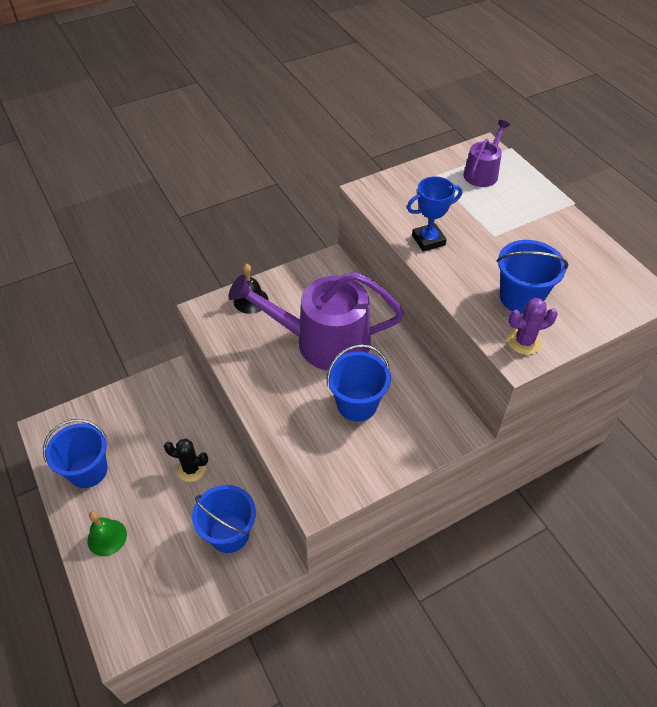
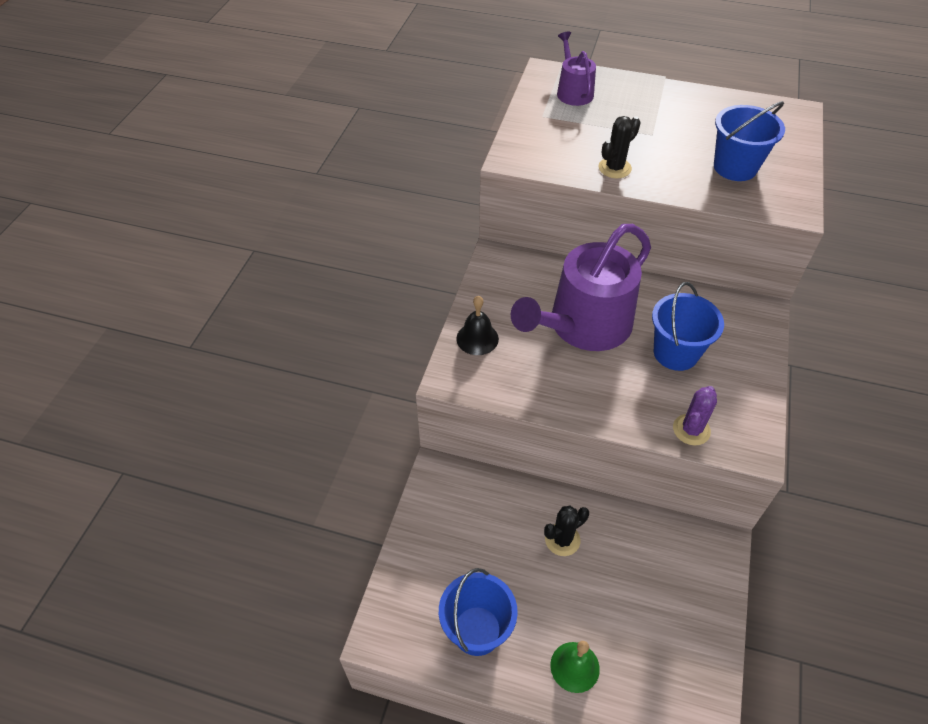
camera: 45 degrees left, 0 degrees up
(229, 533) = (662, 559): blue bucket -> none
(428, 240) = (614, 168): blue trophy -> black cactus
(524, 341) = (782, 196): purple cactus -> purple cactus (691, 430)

--

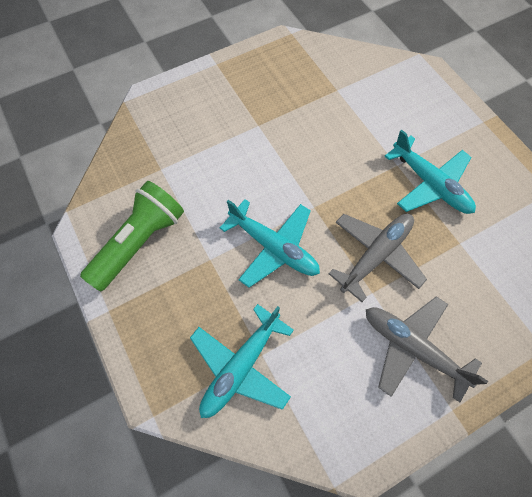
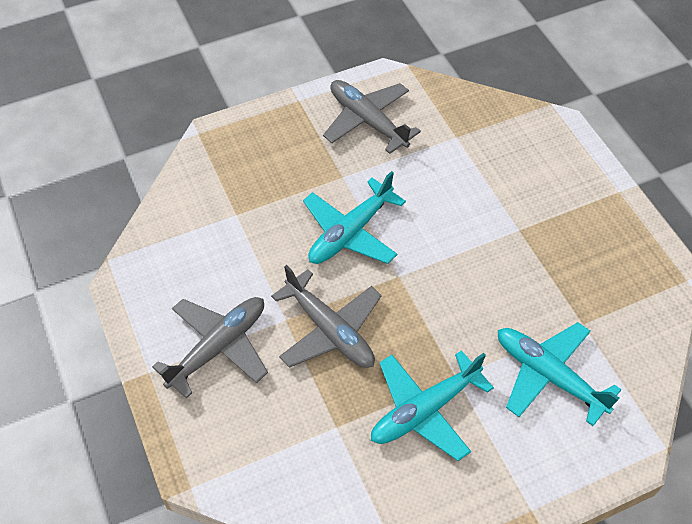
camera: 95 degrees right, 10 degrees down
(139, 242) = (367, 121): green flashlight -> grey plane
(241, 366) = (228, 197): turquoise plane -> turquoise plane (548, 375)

→ YOUR TASK
Could you transcribe the entries above word for word, from the line with "camera: 45 degrees left, 0 degrees up" down to the line with "(524, 341) = (782, 196): purple", keeping both?

→ COMPLETED EXERCISE
camera: 45 degrees left, 0 degrees up
(229, 533) = (662, 559): blue bucket -> none
(428, 240) = (614, 168): blue trophy -> black cactus
(524, 341) = (782, 196): purple cactus -> purple cactus (691, 430)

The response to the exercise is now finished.